_Goal of the exercise_.
When the string "none" appears in a line of the records, show the whole line.
Available data Block Start
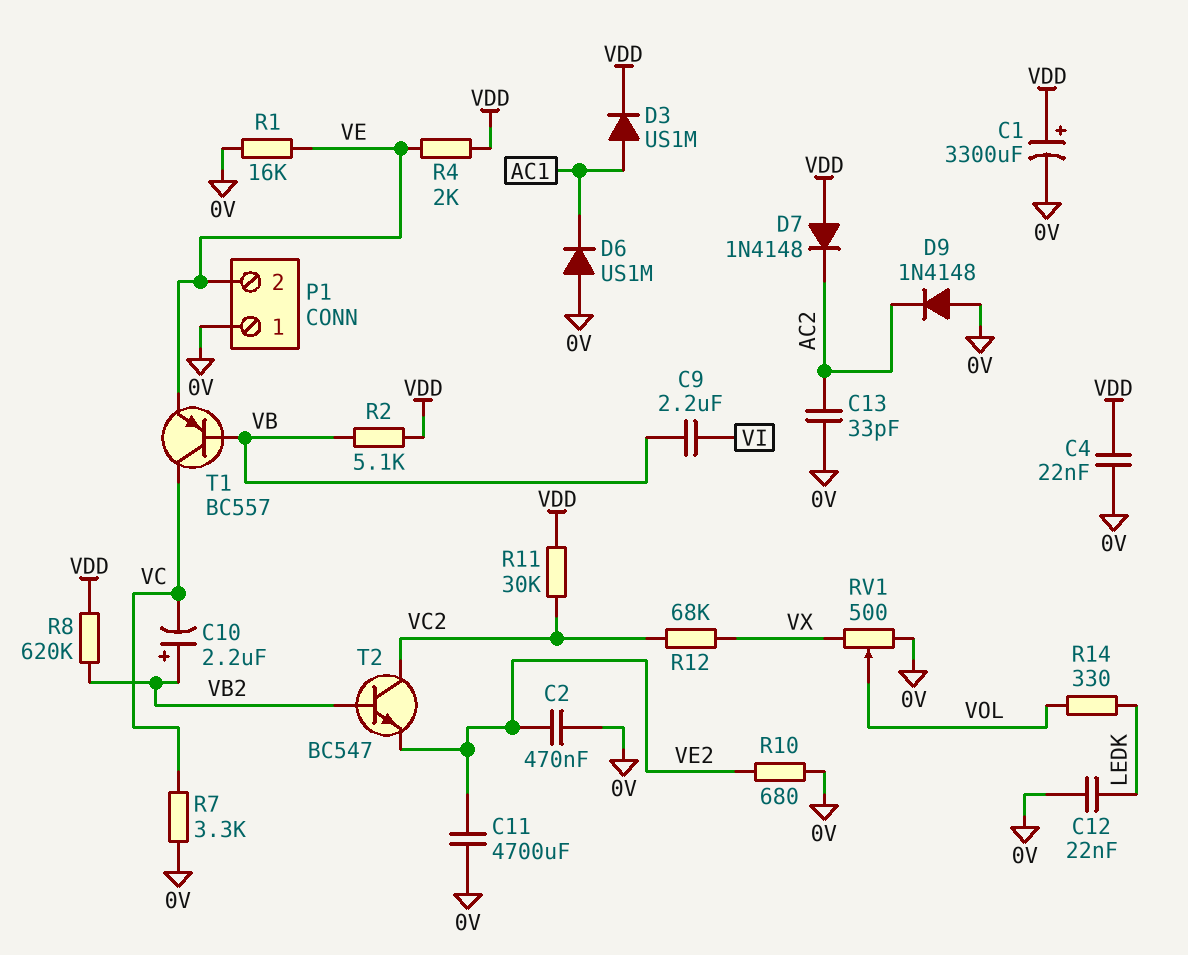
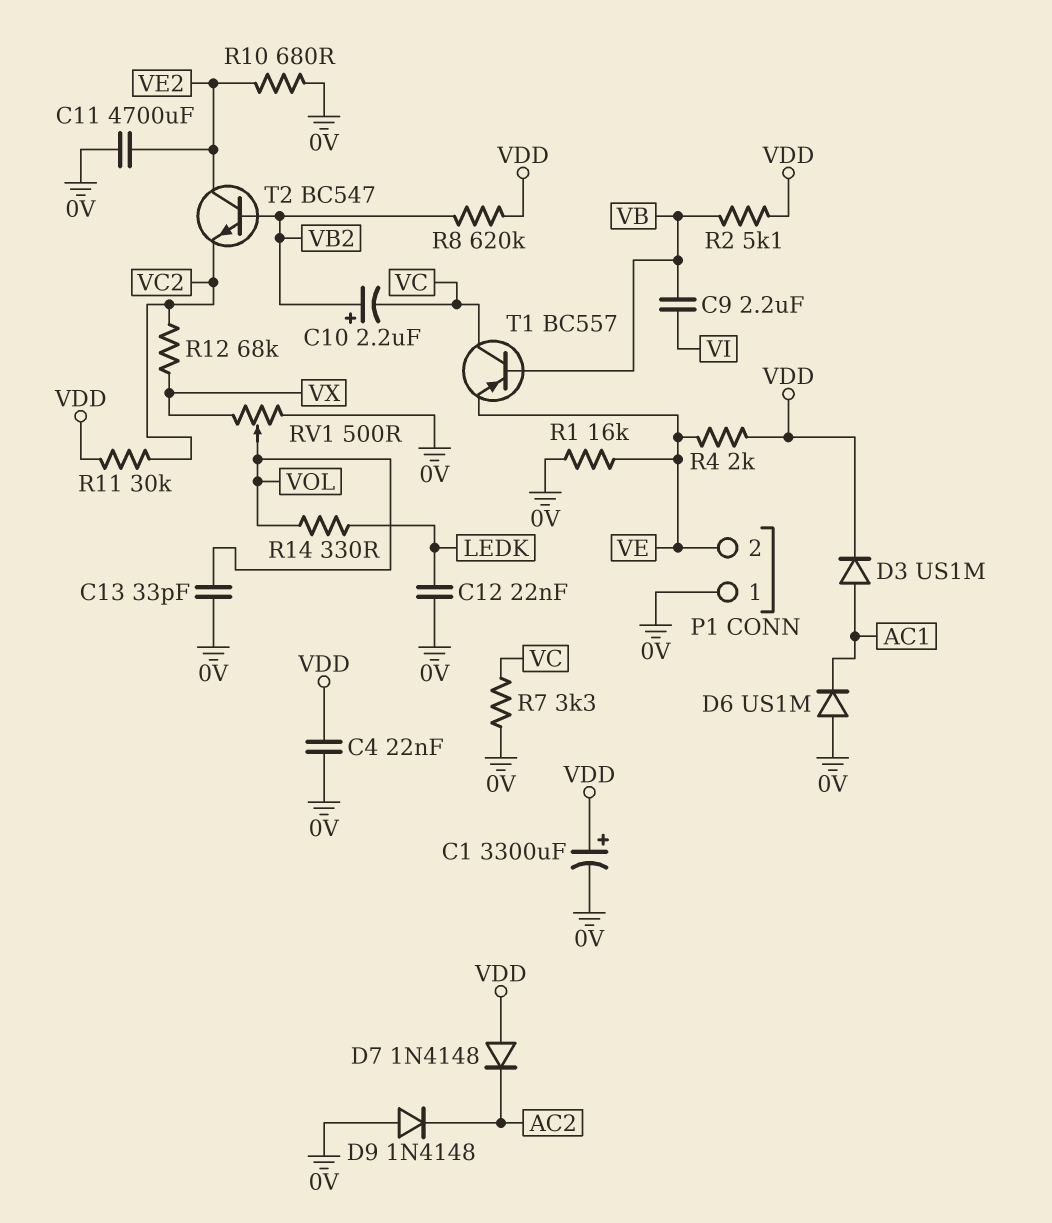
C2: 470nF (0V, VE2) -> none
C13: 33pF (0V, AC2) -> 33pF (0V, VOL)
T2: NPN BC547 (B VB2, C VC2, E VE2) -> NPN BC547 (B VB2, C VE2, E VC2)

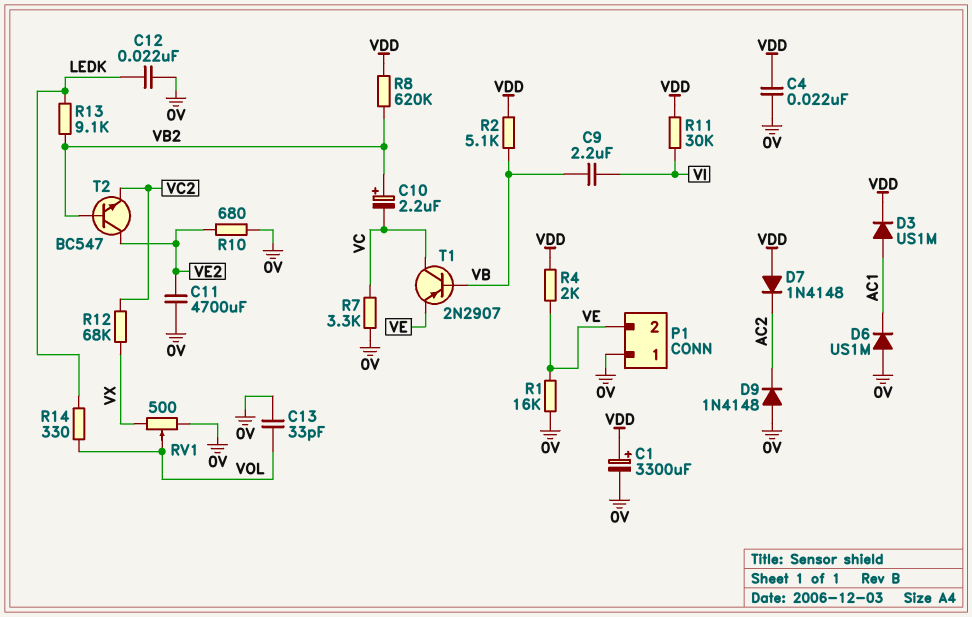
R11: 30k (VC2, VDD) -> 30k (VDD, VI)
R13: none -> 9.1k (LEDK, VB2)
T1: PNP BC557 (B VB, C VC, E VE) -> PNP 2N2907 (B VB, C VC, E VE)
Available data Block End
_Exercise response_.
C2: 470nF (0V, VE2) -> none
R13: none -> 9.1k (LEDK, VB2)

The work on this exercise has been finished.